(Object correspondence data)
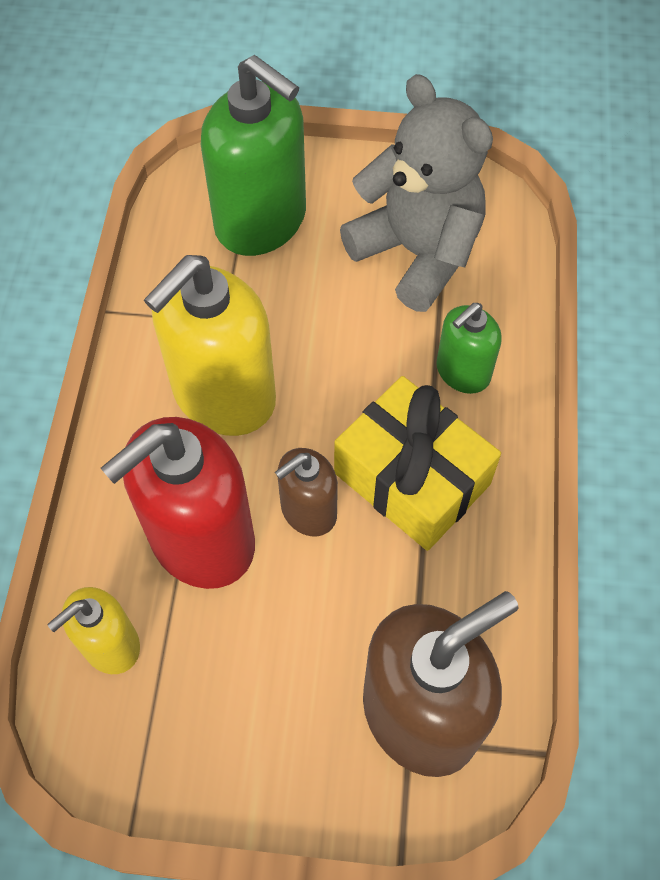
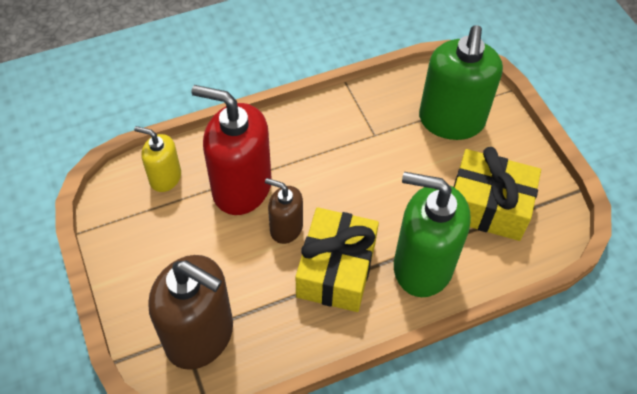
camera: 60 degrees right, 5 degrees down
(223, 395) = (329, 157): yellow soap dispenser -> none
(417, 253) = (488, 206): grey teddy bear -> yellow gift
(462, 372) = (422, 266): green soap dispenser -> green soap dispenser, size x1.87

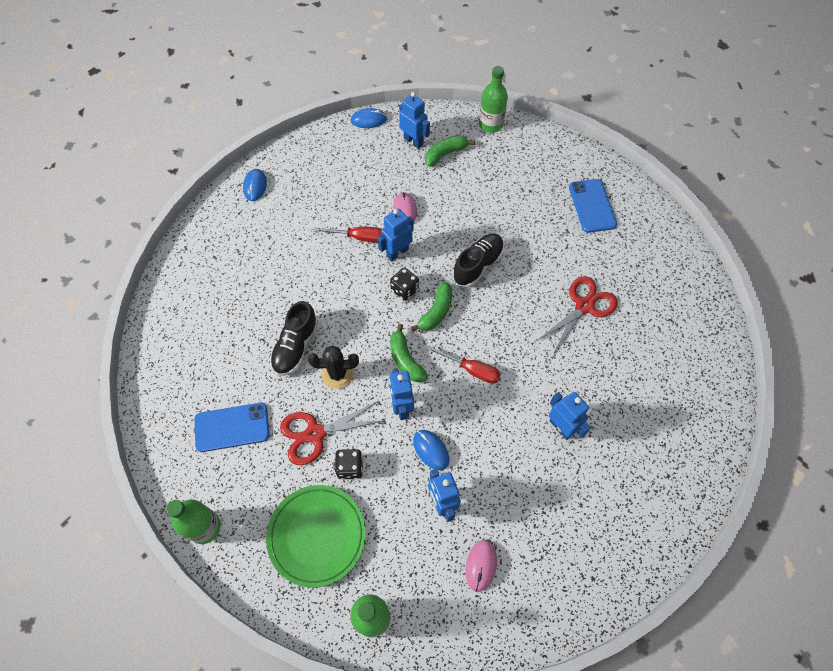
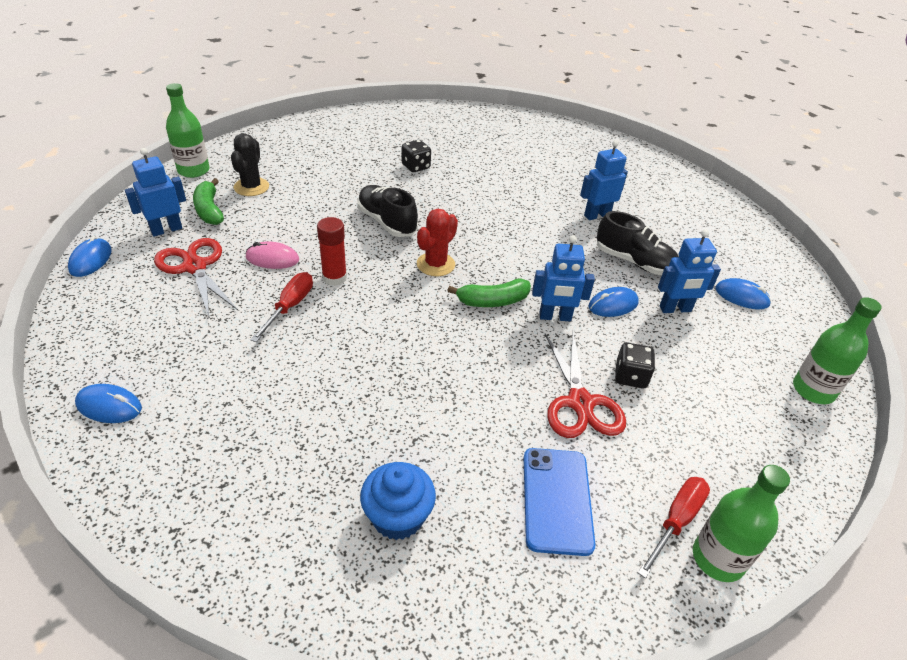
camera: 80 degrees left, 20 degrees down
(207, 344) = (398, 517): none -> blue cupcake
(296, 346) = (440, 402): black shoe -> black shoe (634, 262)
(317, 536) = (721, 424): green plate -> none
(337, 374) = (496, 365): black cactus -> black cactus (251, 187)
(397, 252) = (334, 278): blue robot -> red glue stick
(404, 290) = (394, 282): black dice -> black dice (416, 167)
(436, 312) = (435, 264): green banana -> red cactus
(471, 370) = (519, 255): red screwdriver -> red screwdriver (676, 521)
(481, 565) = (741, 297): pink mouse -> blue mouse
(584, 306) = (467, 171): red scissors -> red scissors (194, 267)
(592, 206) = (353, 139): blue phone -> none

### What you should do
Exact repetition of all entries is required. The pictures should not appear.

### Response to the exercise
camera: 60 degrees right, 5 degrees down
(223, 395) = (329, 157): yellow soap dispenser -> none
(417, 253) = (488, 206): grey teddy bear -> yellow gift
(462, 372) = (422, 266): green soap dispenser -> green soap dispenser, size x1.87

camera: 80 degrees left, 20 degrees down
(207, 344) = (398, 517): none -> blue cupcake
(296, 346) = (440, 402): black shoe -> black shoe (634, 262)
(317, 536) = (721, 424): green plate -> none
(337, 374) = (496, 365): black cactus -> black cactus (251, 187)
(397, 252) = (334, 278): blue robot -> red glue stick
(404, 290) = (394, 282): black dice -> black dice (416, 167)
(436, 312) = (435, 264): green banana -> red cactus
(471, 370) = (519, 255): red screwdriver -> red screwdriver (676, 521)
(481, 565) = (741, 297): pink mouse -> blue mouse
(584, 306) = (467, 171): red scissors -> red scissors (194, 267)
(592, 206) = (353, 139): blue phone -> none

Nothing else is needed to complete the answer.